_Assignment_.
The entries below should be given again exactly, minus their pictures.

Scene image comparisons
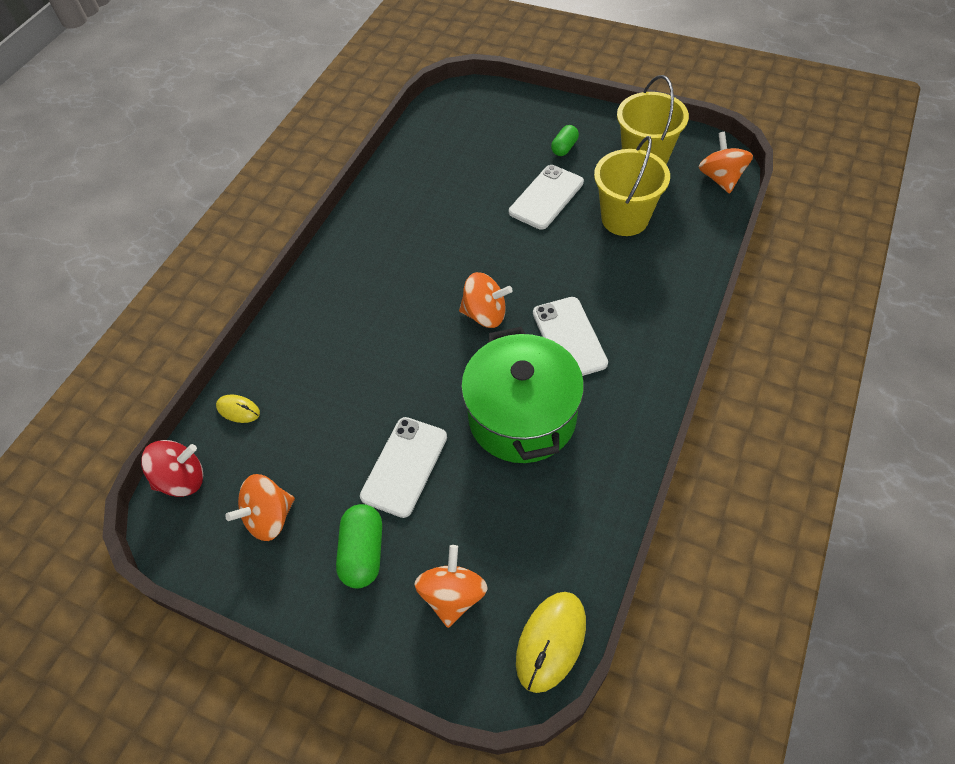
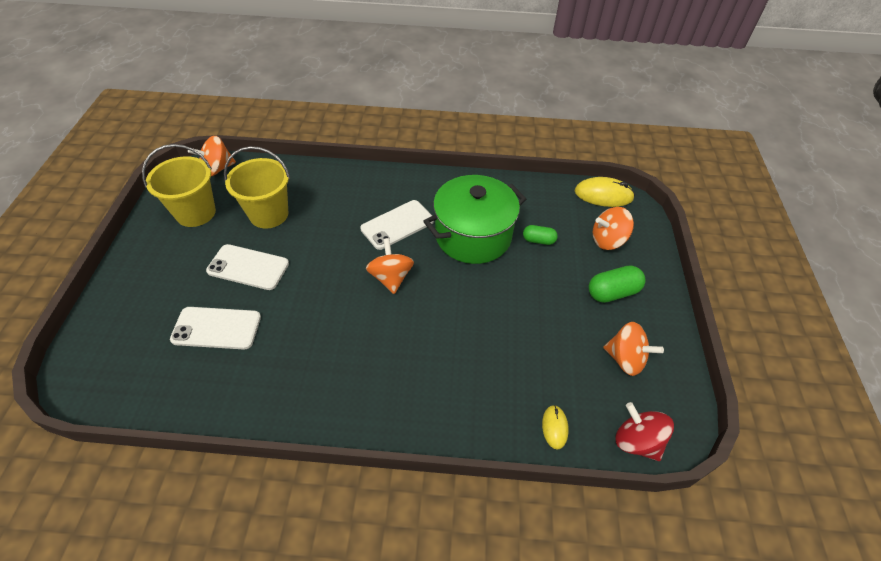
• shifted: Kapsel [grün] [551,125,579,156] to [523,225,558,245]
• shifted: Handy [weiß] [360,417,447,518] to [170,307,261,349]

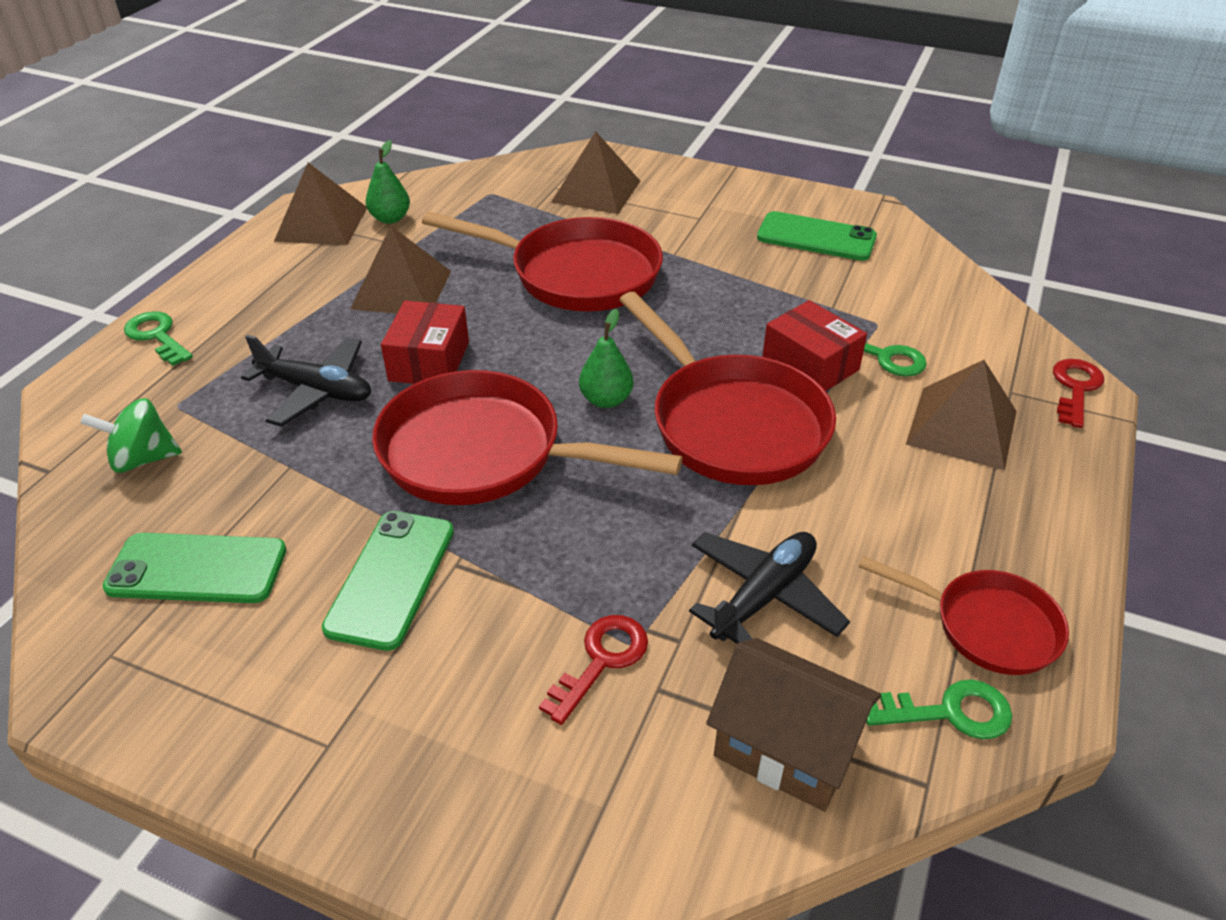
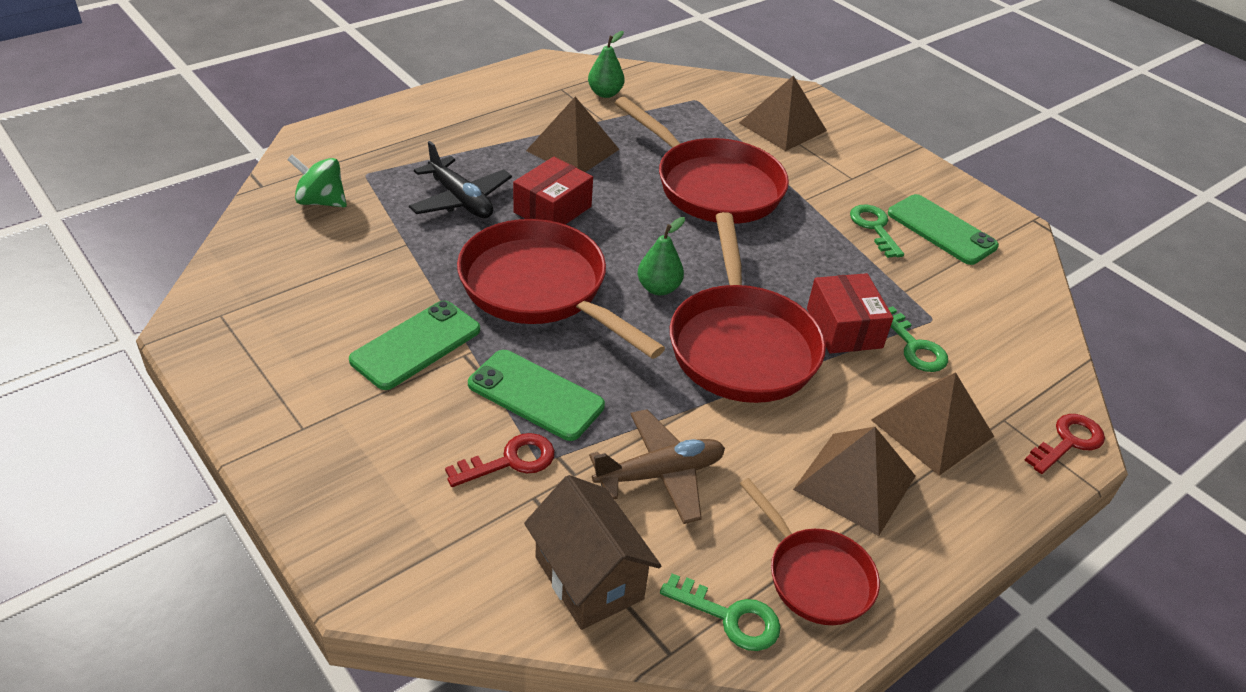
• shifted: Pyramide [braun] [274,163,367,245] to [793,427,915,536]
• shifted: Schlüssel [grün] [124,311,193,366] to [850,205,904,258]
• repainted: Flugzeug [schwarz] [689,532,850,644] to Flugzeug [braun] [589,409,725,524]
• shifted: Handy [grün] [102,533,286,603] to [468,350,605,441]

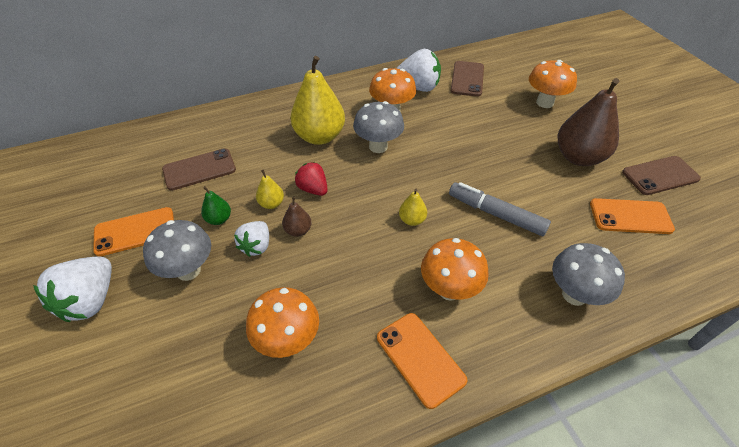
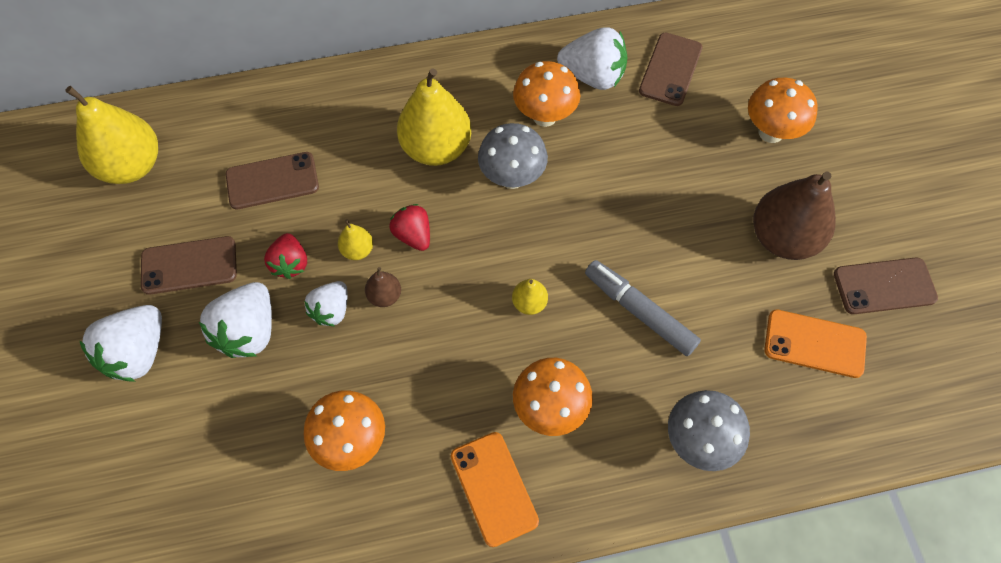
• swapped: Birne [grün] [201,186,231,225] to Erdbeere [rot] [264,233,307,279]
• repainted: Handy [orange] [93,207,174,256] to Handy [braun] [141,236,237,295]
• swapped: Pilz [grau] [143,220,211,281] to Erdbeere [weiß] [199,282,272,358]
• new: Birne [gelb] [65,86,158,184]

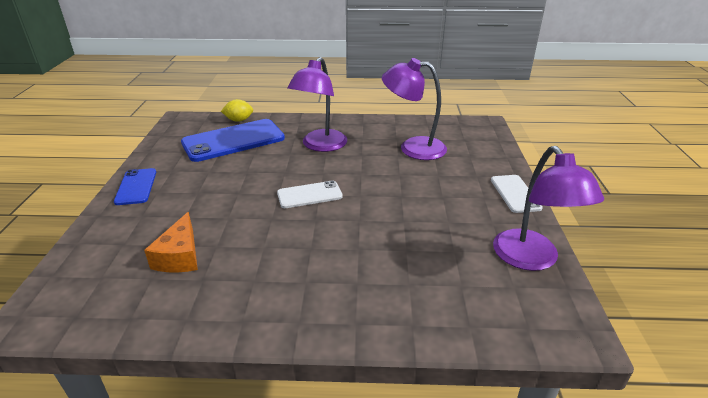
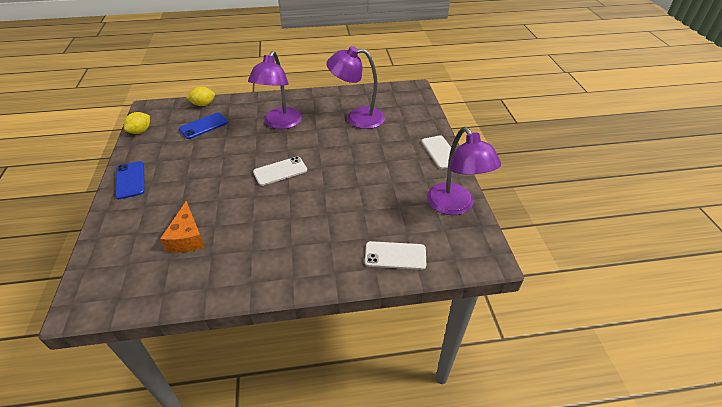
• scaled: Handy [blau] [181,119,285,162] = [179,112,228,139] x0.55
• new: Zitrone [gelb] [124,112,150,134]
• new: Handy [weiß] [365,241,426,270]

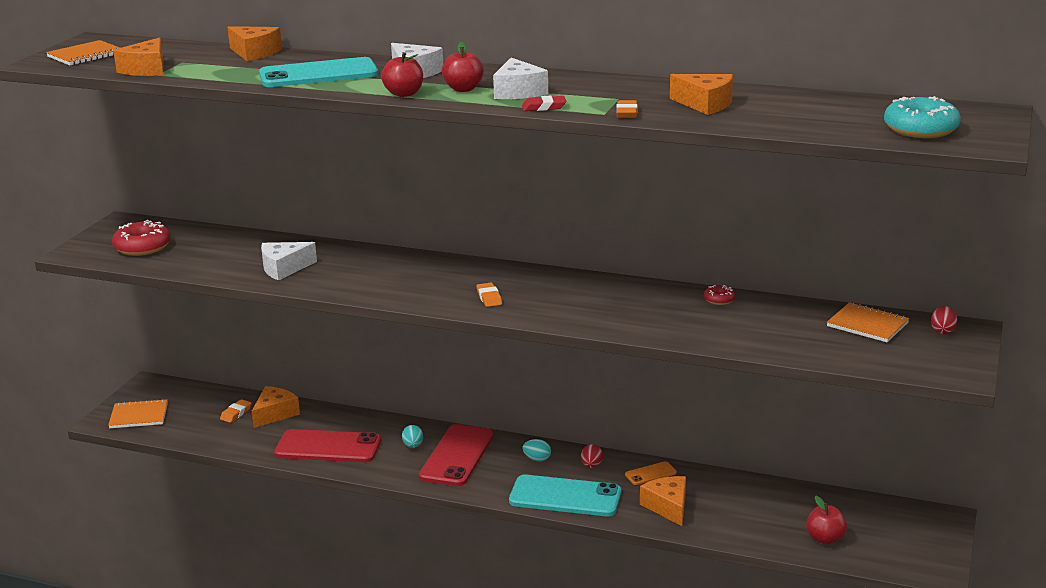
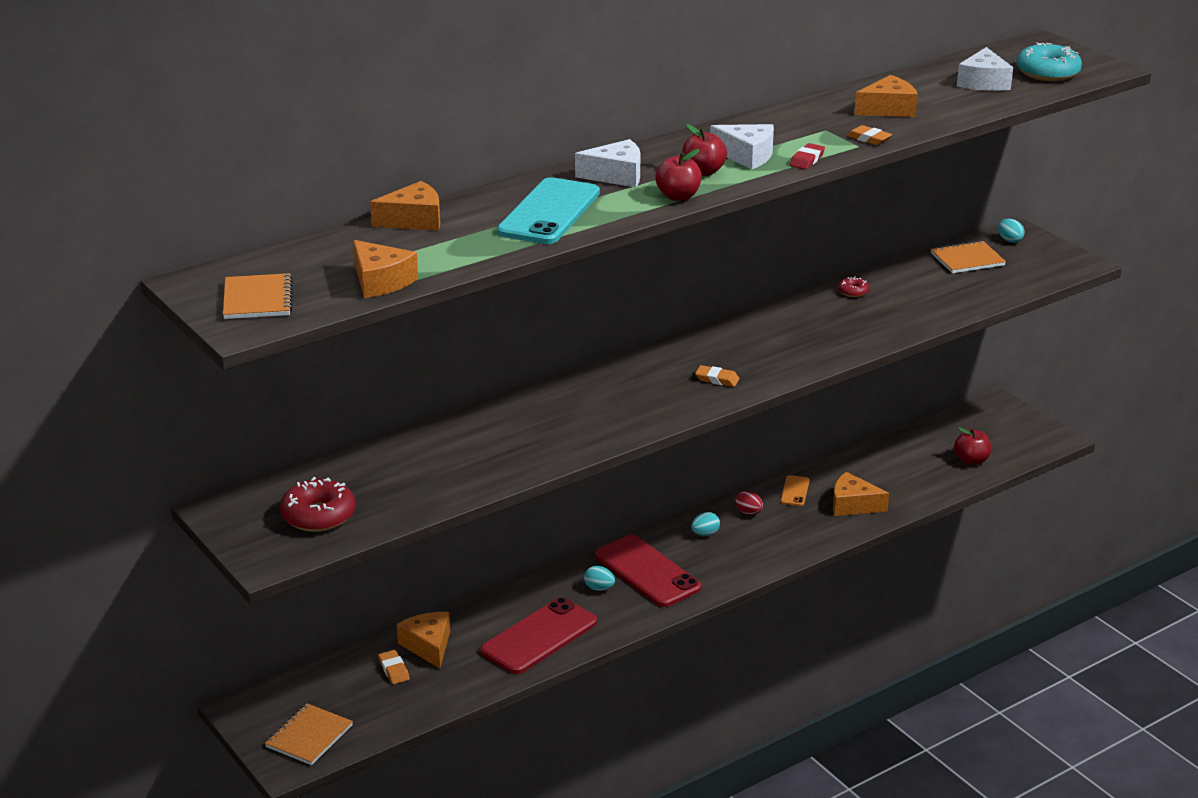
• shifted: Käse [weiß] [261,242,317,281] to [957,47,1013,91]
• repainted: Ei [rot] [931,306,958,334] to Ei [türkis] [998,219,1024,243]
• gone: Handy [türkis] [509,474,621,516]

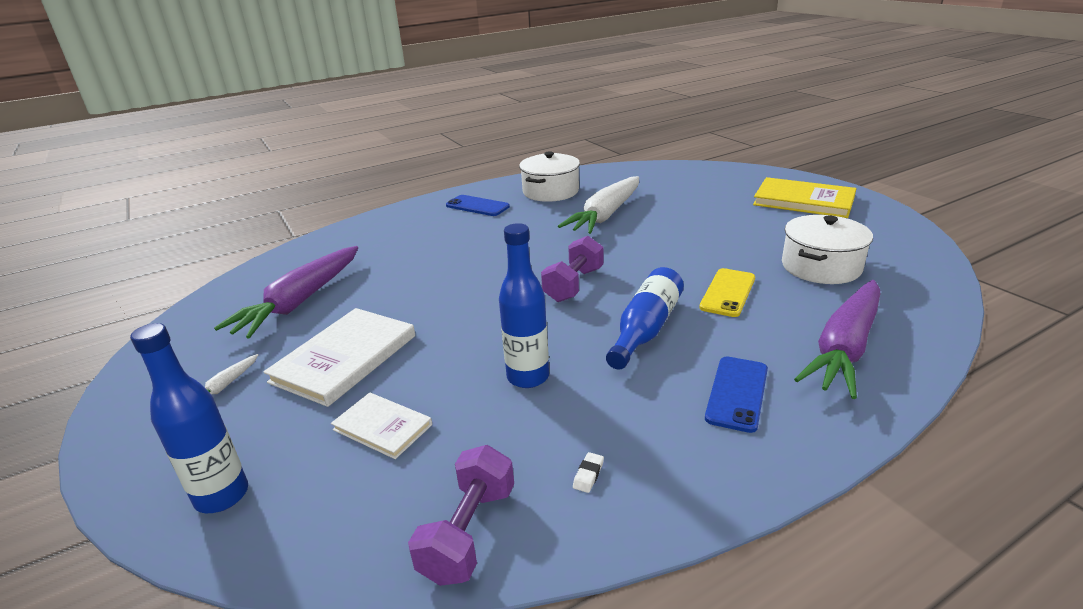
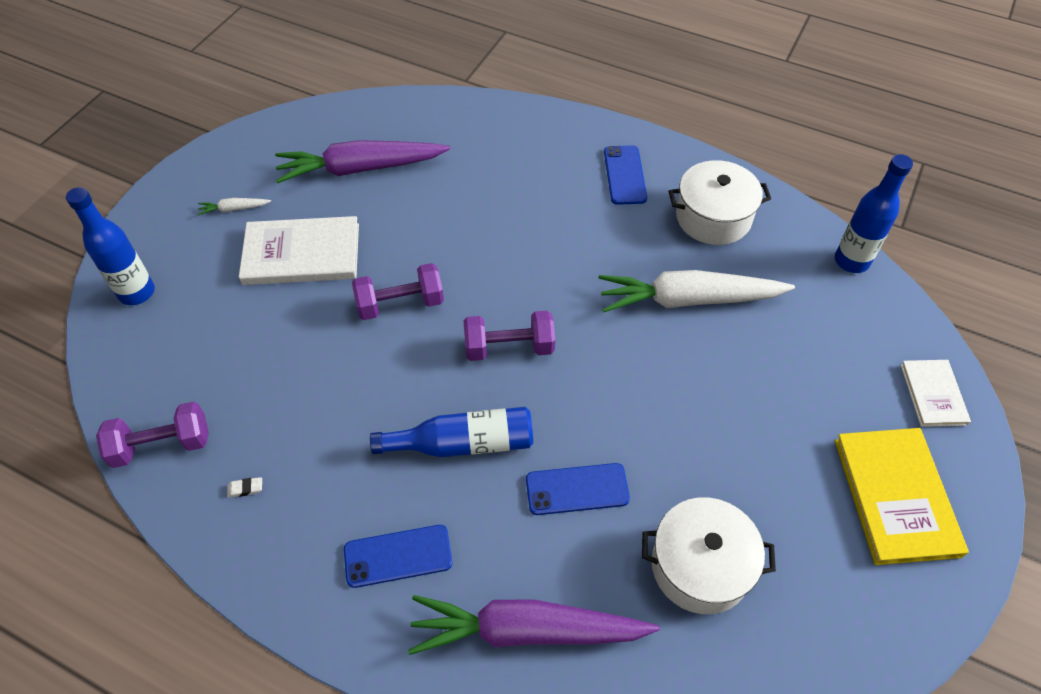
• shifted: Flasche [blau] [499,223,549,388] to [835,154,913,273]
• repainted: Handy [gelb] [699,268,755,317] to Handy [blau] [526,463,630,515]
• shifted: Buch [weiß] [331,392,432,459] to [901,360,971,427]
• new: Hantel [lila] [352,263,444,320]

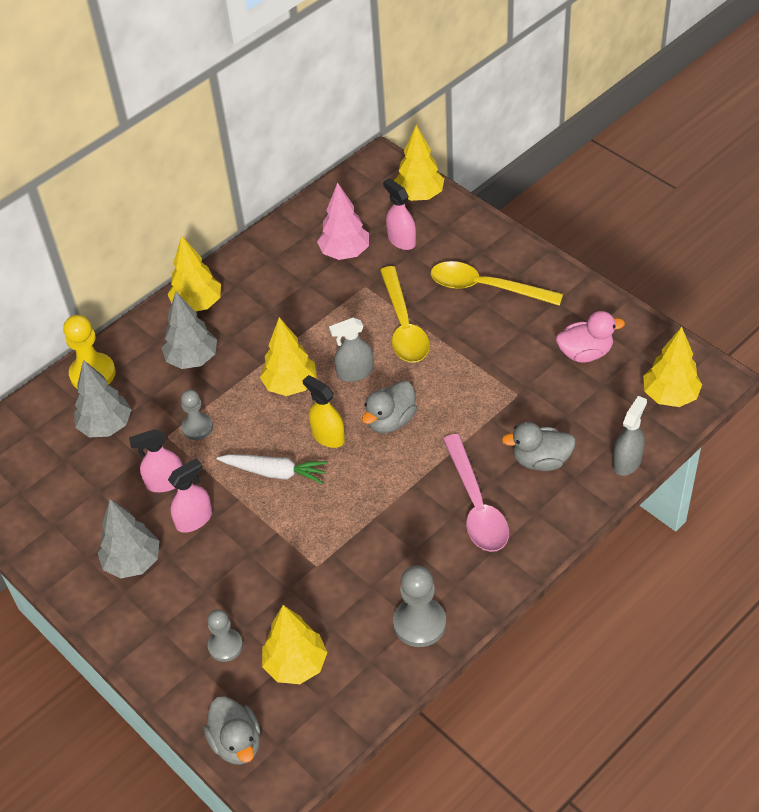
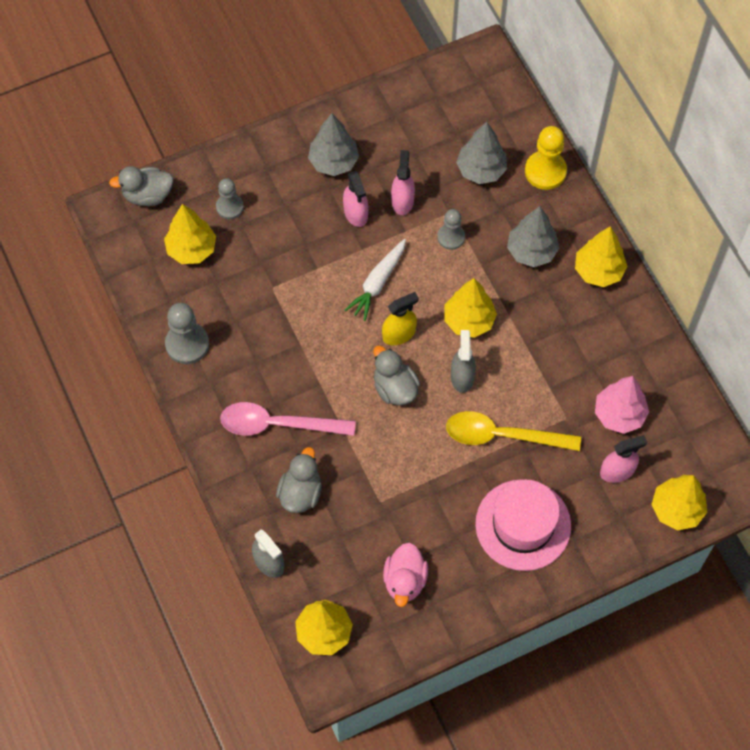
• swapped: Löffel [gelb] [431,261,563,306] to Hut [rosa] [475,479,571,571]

_Answer space_.
• shifted: Kapsel [grün] [551,125,579,156] to [523,225,558,245]
• shifted: Handy [weiß] [360,417,447,518] to [170,307,261,349]

• shifted: Pyramide [braun] [274,163,367,245] to [793,427,915,536]
• shifted: Schlüssel [grün] [124,311,193,366] to [850,205,904,258]
• repainted: Flugzeug [schwarz] [689,532,850,644] to Flugzeug [braun] [589,409,725,524]
• shifted: Handy [grün] [102,533,286,603] to [468,350,605,441]

• swapped: Birne [grün] [201,186,231,225] to Erdbeere [rot] [264,233,307,279]
• repainted: Handy [orange] [93,207,174,256] to Handy [braun] [141,236,237,295]
• swapped: Pilz [grau] [143,220,211,281] to Erdbeere [weiß] [199,282,272,358]
• new: Birne [gelb] [65,86,158,184]

• scaled: Handy [blau] [181,119,285,162] = [179,112,228,139] x0.55
• new: Zitrone [gelb] [124,112,150,134]
• new: Handy [weiß] [365,241,426,270]

• shifted: Käse [weiß] [261,242,317,281] to [957,47,1013,91]
• repainted: Ei [rot] [931,306,958,334] to Ei [türkis] [998,219,1024,243]
• gone: Handy [türkis] [509,474,621,516]

• shifted: Flasche [blau] [499,223,549,388] to [835,154,913,273]
• repainted: Handy [gelb] [699,268,755,317] to Handy [blau] [526,463,630,515]
• shifted: Buch [weiß] [331,392,432,459] to [901,360,971,427]
• new: Hantel [lila] [352,263,444,320]

• swapped: Löffel [gelb] [431,261,563,306] to Hut [rosa] [475,479,571,571]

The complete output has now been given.